>>>>

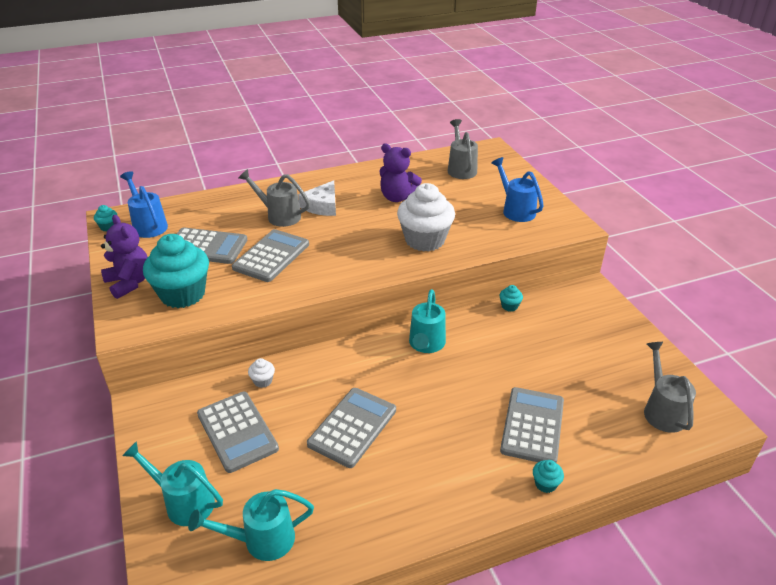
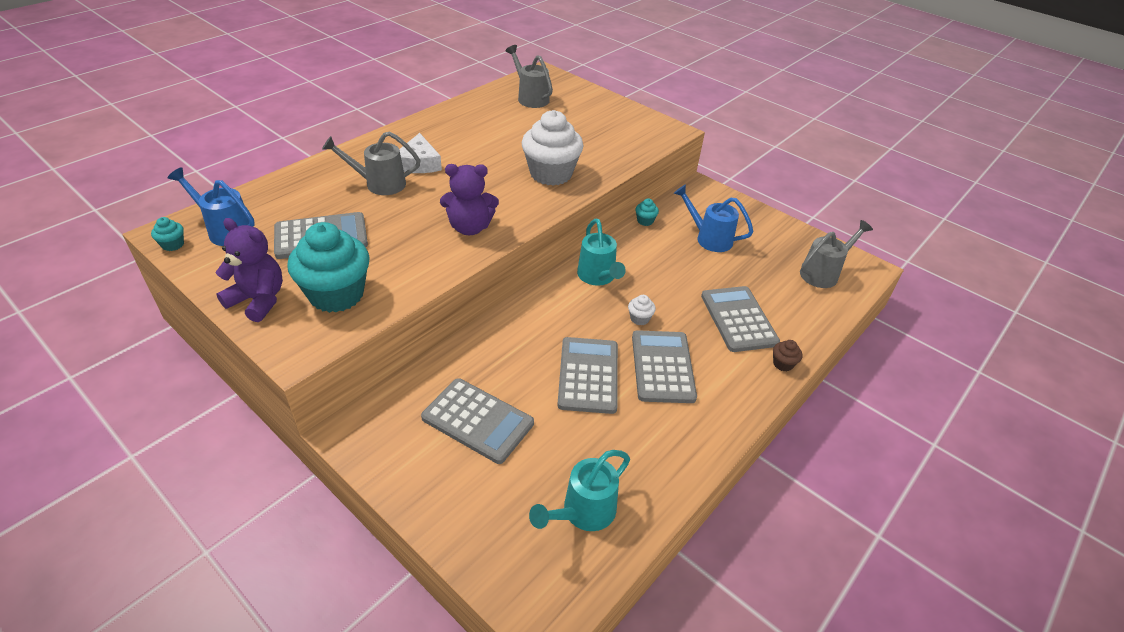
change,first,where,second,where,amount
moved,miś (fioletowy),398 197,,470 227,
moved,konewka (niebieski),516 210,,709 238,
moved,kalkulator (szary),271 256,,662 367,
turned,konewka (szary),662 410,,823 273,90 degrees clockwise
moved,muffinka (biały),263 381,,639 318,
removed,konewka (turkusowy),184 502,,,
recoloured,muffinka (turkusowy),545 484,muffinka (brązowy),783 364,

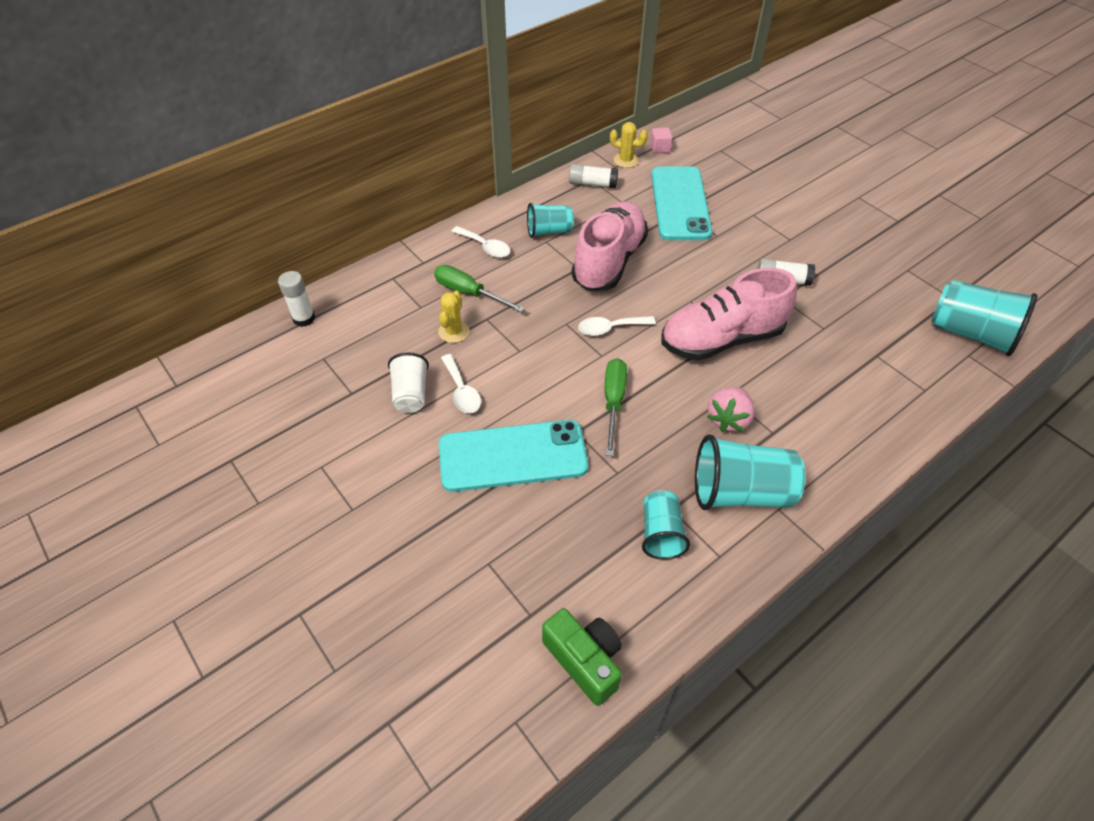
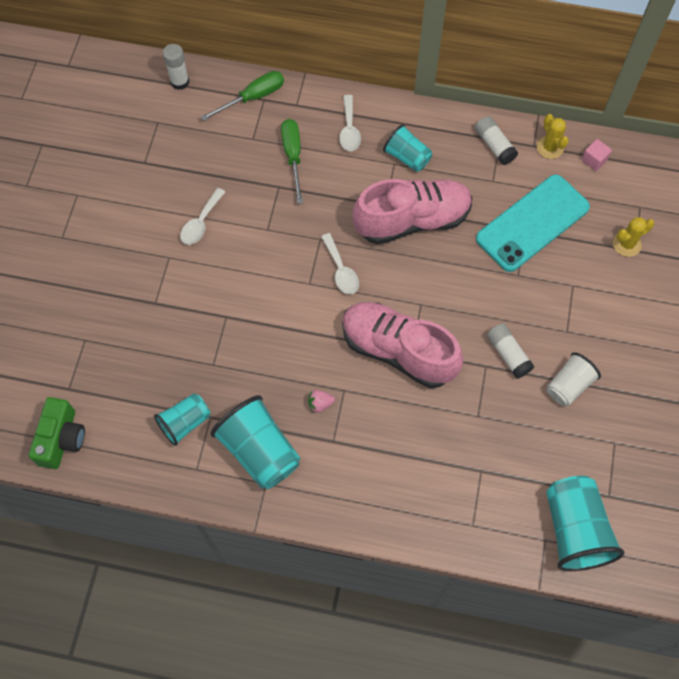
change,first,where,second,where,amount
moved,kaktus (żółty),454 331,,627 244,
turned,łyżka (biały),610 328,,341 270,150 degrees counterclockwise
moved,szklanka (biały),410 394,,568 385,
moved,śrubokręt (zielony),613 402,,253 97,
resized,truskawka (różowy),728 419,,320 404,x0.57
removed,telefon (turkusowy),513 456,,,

<<<<
>>>>

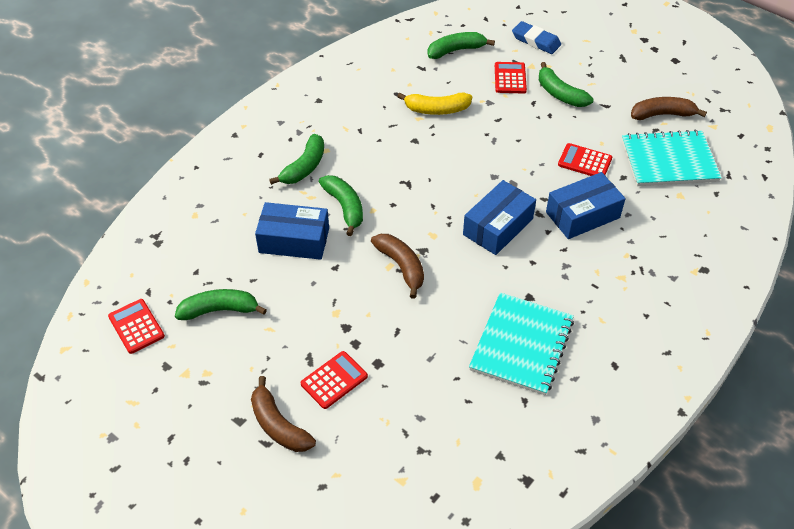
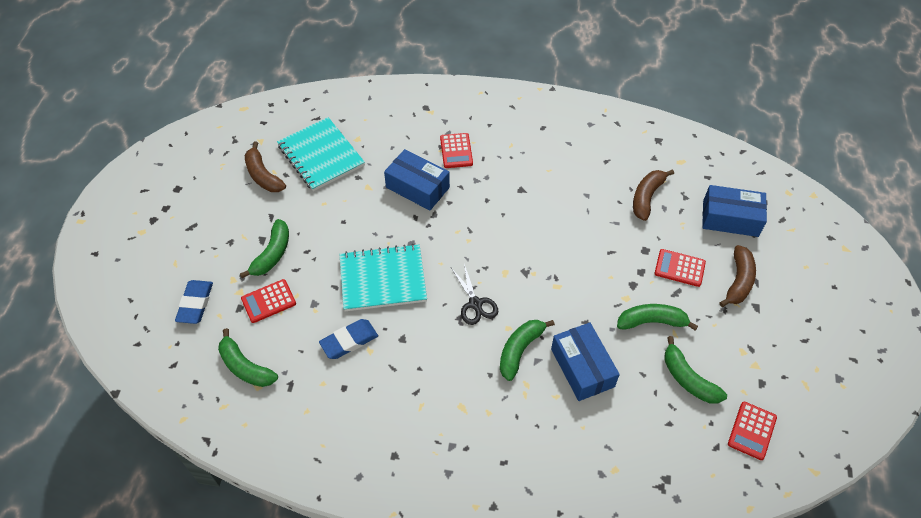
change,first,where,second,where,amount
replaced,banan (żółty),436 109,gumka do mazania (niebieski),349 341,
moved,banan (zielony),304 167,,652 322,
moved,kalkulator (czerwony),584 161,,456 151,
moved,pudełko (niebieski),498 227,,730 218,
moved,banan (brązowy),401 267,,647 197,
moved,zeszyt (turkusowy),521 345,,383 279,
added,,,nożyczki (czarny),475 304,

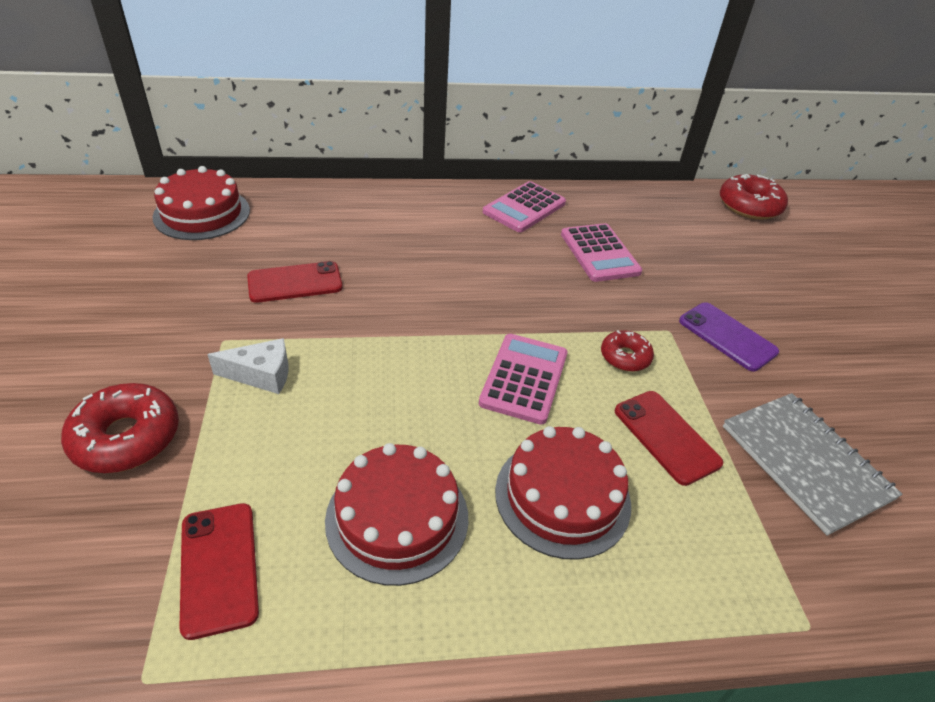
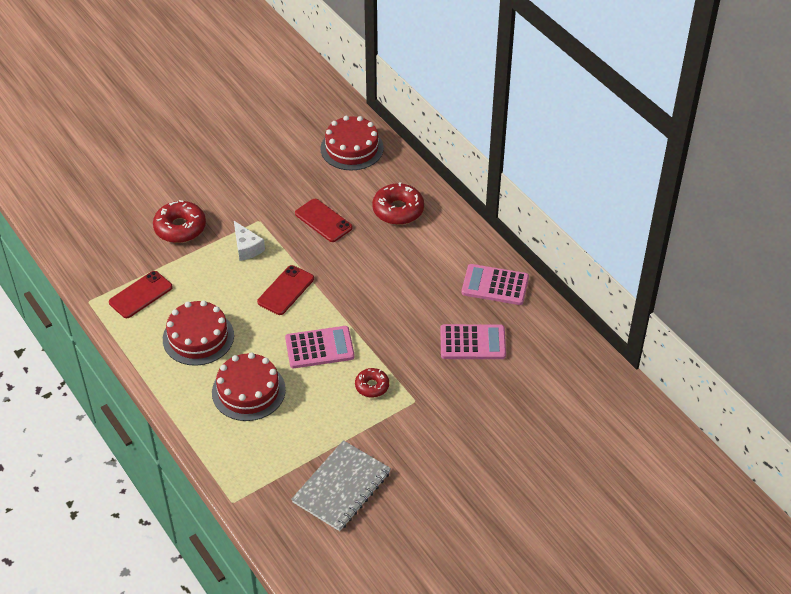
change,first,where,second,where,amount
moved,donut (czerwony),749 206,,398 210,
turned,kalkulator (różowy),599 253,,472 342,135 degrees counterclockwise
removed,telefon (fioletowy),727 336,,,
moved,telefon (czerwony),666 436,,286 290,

<<<<

** Your task **
Find how many of the lines above have the word "konewka" in them. State only that number.

** Solution **
3